● Aim of the task
At the line containing "pink truck: 7 -> 9", begin retyping, and stop after the last line of the data; add nothing.

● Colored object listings
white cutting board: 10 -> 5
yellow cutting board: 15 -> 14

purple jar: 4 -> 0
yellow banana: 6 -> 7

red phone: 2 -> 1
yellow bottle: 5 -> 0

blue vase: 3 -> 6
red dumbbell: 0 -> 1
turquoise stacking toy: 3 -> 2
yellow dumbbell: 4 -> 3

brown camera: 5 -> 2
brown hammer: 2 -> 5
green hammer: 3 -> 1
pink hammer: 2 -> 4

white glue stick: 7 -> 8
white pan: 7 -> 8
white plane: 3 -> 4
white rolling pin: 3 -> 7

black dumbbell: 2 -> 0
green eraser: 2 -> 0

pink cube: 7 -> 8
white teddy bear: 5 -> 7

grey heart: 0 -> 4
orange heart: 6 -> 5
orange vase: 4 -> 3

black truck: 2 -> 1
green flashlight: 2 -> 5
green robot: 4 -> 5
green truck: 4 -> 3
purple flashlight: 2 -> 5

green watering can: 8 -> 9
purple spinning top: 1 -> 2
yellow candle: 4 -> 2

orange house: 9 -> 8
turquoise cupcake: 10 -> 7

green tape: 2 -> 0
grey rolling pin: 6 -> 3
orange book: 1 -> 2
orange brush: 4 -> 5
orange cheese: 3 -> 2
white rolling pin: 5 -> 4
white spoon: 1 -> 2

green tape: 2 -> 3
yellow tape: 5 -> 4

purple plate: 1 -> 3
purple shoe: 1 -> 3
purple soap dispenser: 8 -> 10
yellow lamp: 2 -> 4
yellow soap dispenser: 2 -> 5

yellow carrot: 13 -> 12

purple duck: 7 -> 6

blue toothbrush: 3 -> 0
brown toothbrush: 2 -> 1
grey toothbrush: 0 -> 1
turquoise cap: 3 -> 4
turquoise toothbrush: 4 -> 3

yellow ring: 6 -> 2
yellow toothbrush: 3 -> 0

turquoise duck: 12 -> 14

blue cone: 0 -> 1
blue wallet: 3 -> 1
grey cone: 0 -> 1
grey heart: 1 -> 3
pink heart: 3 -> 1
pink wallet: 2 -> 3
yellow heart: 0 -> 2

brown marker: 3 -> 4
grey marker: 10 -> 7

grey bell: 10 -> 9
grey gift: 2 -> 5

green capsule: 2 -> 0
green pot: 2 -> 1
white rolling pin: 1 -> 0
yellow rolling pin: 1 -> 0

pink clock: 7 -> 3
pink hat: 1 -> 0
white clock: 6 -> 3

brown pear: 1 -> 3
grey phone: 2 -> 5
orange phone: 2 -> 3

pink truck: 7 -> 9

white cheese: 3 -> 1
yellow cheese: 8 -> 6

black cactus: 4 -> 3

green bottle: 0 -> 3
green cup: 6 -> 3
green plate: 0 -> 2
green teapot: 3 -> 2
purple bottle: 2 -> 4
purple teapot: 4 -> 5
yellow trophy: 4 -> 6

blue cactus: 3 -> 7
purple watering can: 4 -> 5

● Written answer
pink truck: 7 -> 9

white cheese: 3 -> 1
yellow cheese: 8 -> 6

black cactus: 4 -> 3

green bottle: 0 -> 3
green cup: 6 -> 3
green plate: 0 -> 2
green teapot: 3 -> 2
purple bottle: 2 -> 4
purple teapot: 4 -> 5
yellow trophy: 4 -> 6

blue cactus: 3 -> 7
purple watering can: 4 -> 5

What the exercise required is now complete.